__Task statement__. Could you set down all of the data again, exactly as it stands?

═════ Entries supplied

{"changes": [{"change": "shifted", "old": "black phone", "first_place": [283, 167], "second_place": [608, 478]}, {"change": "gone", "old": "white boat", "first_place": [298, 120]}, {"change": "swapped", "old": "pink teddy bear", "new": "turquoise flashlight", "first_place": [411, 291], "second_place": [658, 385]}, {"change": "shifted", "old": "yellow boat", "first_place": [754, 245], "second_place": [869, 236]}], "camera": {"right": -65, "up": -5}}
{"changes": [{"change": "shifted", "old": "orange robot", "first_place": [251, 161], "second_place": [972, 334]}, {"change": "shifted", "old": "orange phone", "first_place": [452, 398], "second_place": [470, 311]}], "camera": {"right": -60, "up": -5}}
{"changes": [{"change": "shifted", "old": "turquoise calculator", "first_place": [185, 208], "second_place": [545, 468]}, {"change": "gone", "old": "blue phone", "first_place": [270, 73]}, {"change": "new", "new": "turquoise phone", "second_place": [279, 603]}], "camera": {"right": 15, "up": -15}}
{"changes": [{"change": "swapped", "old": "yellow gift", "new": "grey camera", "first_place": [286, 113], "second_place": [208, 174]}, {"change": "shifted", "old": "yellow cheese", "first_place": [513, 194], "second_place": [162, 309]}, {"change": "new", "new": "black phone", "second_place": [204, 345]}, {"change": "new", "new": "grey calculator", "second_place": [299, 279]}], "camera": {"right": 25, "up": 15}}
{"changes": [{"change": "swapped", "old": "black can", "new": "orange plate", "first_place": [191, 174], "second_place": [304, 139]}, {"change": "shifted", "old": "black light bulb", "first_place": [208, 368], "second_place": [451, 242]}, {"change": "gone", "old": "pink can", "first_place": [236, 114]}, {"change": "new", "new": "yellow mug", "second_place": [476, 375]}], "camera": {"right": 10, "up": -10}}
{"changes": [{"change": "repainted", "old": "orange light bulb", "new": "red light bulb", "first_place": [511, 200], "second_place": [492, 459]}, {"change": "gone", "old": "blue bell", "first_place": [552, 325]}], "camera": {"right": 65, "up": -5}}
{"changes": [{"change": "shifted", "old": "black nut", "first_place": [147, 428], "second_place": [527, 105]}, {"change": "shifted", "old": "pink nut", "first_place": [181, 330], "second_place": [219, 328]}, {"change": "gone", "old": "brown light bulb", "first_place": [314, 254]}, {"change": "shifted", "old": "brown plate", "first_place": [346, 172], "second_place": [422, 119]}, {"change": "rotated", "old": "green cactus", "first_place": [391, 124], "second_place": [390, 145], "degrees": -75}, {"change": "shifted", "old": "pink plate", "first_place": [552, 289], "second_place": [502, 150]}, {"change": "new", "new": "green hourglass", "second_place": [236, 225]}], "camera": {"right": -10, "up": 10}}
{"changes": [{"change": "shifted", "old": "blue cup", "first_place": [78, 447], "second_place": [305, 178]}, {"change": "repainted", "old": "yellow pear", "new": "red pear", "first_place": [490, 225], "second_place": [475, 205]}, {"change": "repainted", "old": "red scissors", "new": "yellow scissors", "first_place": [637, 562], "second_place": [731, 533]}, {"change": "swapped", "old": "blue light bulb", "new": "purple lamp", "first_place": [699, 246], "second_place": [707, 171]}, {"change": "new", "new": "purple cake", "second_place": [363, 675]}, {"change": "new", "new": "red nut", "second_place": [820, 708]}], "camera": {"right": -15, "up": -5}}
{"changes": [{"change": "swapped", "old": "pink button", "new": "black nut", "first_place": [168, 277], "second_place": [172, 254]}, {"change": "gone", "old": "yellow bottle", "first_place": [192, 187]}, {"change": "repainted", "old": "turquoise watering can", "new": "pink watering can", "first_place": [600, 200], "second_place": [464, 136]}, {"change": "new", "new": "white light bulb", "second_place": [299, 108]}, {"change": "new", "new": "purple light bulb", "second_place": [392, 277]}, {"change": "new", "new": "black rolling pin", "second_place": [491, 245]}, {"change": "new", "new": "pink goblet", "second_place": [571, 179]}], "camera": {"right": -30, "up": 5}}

══════════

__Answer to this exercise__.
{"changes": [{"change": "shifted", "old": "black phone", "first_place": [283, 167], "second_place": [608, 478]}, {"change": "gone", "old": "white boat", "first_place": [298, 120]}, {"change": "swapped", "old": "pink teddy bear", "new": "turquoise flashlight", "first_place": [411, 291], "second_place": [658, 385]}, {"change": "shifted", "old": "yellow boat", "first_place": [754, 245], "second_place": [869, 236]}], "camera": {"right": -65, "up": -5}}
{"changes": [{"change": "shifted", "old": "orange robot", "first_place": [251, 161], "second_place": [972, 334]}, {"change": "shifted", "old": "orange phone", "first_place": [452, 398], "second_place": [470, 311]}], "camera": {"right": -60, "up": -5}}
{"changes": [{"change": "shifted", "old": "turquoise calculator", "first_place": [185, 208], "second_place": [545, 468]}, {"change": "gone", "old": "blue phone", "first_place": [270, 73]}, {"change": "new", "new": "turquoise phone", "second_place": [279, 603]}], "camera": {"right": 15, "up": -15}}
{"changes": [{"change": "swapped", "old": "yellow gift", "new": "grey camera", "first_place": [286, 113], "second_place": [208, 174]}, {"change": "shifted", "old": "yellow cheese", "first_place": [513, 194], "second_place": [162, 309]}, {"change": "new", "new": "black phone", "second_place": [204, 345]}, {"change": "new", "new": "grey calculator", "second_place": [299, 279]}], "camera": {"right": 25, "up": 15}}
{"changes": [{"change": "swapped", "old": "black can", "new": "orange plate", "first_place": [191, 174], "second_place": [304, 139]}, {"change": "shifted", "old": "black light bulb", "first_place": [208, 368], "second_place": [451, 242]}, {"change": "gone", "old": "pink can", "first_place": [236, 114]}, {"change": "new", "new": "yellow mug", "second_place": [476, 375]}], "camera": {"right": 10, "up": -10}}
{"changes": [{"change": "repainted", "old": "orange light bulb", "new": "red light bulb", "first_place": [511, 200], "second_place": [492, 459]}, {"change": "gone", "old": "blue bell", "first_place": [552, 325]}], "camera": {"right": 65, "up": -5}}
{"changes": [{"change": "shifted", "old": "black nut", "first_place": [147, 428], "second_place": [527, 105]}, {"change": "shifted", "old": "pink nut", "first_place": [181, 330], "second_place": [219, 328]}, {"change": "gone", "old": "brown light bulb", "first_place": [314, 254]}, {"change": "shifted", "old": "brown plate", "first_place": [346, 172], "second_place": [422, 119]}, {"change": "rotated", "old": "green cactus", "first_place": [391, 124], "second_place": [390, 145], "degrees": -75}, {"change": "shifted", "old": "pink plate", "first_place": [552, 289], "second_place": [502, 150]}, {"change": "new", "new": "green hourglass", "second_place": [236, 225]}], "camera": {"right": -10, "up": 10}}
{"changes": [{"change": "shifted", "old": "blue cup", "first_place": [78, 447], "second_place": [305, 178]}, {"change": "repainted", "old": "yellow pear", "new": "red pear", "first_place": [490, 225], "second_place": [475, 205]}, {"change": "repainted", "old": "red scissors", "new": "yellow scissors", "first_place": [637, 562], "second_place": [731, 533]}, {"change": "swapped", "old": "blue light bulb", "new": "purple lamp", "first_place": [699, 246], "second_place": [707, 171]}, {"change": "new", "new": "purple cake", "second_place": [363, 675]}, {"change": "new", "new": "red nut", "second_place": [820, 708]}], "camera": {"right": -15, "up": -5}}
{"changes": [{"change": "swapped", "old": "pink button", "new": "black nut", "first_place": [168, 277], "second_place": [172, 254]}, {"change": "gone", "old": "yellow bottle", "first_place": [192, 187]}, {"change": "repainted", "old": "turquoise watering can", "new": "pink watering can", "first_place": [600, 200], "second_place": [464, 136]}, {"change": "new", "new": "white light bulb", "second_place": [299, 108]}, {"change": "new", "new": "purple light bulb", "second_place": [392, 277]}, {"change": "new", "new": "black rolling pin", "second_place": [491, 245]}, {"change": "new", "new": "pink goblet", "second_place": [571, 179]}], "camera": {"right": -30, "up": 5}}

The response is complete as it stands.